Supplied information
++++

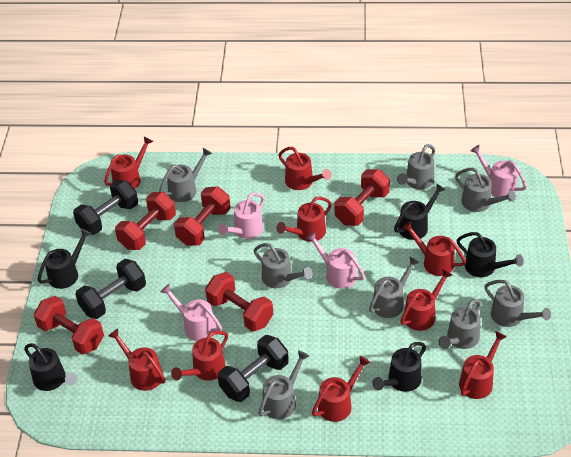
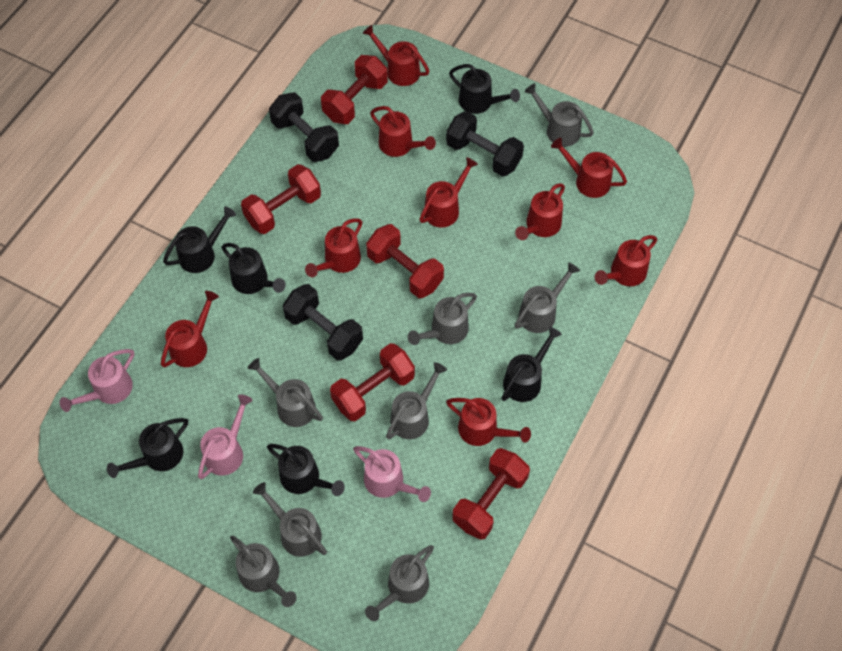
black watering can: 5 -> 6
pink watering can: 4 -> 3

++++

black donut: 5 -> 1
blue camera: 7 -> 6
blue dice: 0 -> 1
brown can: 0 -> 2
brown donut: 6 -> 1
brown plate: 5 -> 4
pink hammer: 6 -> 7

++++

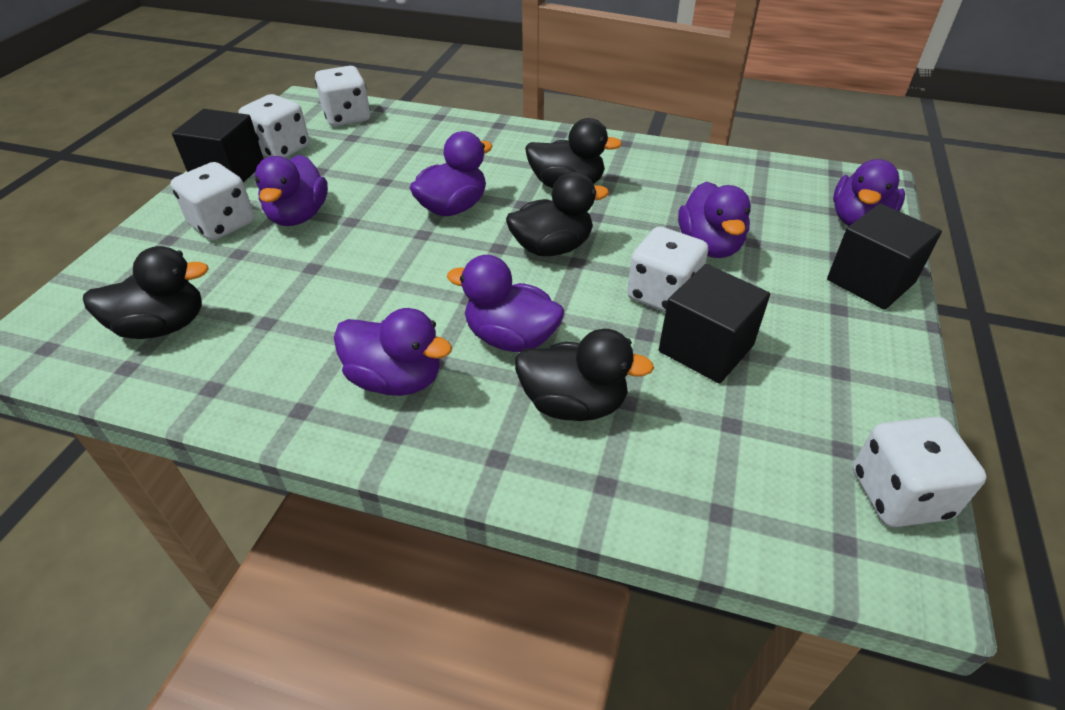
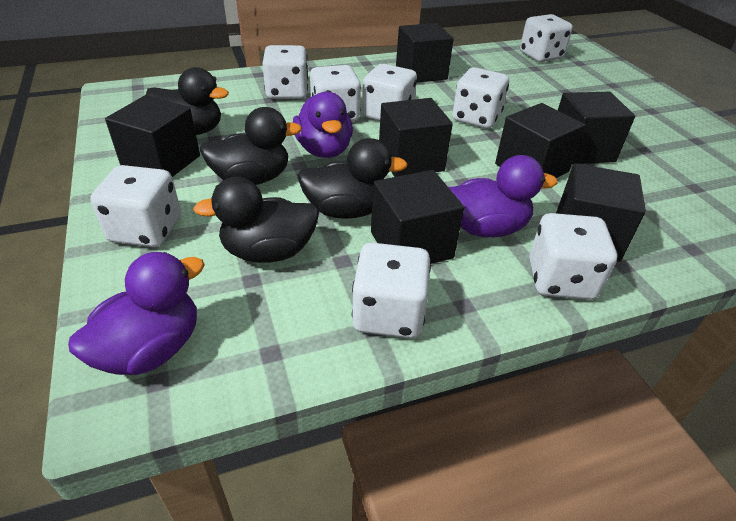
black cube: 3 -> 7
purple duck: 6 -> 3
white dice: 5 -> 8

++++

Scan the material above and determine how many lines include the word "watering"; report only the number.

2